» Prompt
Show each line of the data below that has the string "MODE" in it.

= Beginning of Section =

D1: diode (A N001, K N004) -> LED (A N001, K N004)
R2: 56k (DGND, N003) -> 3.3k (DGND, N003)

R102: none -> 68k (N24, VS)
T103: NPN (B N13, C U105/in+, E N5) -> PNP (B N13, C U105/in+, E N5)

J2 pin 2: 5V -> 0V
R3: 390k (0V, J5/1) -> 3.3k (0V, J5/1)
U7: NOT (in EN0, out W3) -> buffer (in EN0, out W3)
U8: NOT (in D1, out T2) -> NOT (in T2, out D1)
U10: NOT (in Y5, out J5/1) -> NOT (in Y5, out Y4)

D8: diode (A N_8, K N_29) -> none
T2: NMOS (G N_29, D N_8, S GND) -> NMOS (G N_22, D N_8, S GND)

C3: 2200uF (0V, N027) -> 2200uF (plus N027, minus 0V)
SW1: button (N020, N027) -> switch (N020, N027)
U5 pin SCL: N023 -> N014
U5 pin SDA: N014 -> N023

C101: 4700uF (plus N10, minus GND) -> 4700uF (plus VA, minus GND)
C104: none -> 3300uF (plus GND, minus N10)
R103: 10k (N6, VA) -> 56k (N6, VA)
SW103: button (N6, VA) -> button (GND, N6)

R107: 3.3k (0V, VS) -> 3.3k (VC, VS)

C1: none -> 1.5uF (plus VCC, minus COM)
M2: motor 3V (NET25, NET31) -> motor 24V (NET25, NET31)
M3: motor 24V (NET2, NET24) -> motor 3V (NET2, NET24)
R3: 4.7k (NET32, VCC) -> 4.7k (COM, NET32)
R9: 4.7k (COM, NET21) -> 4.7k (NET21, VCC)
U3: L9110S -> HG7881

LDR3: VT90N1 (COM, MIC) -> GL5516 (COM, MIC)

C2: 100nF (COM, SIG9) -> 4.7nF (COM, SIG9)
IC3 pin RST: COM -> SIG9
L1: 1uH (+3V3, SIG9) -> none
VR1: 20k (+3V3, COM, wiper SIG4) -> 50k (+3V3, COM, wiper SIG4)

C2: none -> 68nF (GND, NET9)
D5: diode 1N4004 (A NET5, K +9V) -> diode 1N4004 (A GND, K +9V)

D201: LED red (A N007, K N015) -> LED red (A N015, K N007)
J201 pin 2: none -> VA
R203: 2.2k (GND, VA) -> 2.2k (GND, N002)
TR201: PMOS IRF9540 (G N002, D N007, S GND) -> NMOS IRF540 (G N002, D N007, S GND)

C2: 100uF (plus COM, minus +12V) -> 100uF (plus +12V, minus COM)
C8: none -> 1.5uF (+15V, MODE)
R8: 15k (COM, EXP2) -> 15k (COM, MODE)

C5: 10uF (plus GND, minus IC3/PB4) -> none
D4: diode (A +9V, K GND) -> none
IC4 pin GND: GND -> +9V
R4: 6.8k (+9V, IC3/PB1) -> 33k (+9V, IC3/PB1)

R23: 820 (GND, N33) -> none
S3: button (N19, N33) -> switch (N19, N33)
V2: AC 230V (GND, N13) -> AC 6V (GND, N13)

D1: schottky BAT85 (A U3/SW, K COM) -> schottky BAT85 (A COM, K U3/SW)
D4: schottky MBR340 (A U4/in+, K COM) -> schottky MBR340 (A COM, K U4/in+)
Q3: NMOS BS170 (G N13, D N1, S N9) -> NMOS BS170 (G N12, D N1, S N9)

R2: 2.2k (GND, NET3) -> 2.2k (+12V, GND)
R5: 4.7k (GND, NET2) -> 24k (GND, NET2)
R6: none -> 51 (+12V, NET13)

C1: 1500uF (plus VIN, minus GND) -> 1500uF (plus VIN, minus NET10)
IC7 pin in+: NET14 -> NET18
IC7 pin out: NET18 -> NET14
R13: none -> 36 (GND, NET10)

= End of Section =

» Exercise solution
C8: none -> 1.5uF (+15V, MODE)
R8: 15k (COM, EXP2) -> 15k (COM, MODE)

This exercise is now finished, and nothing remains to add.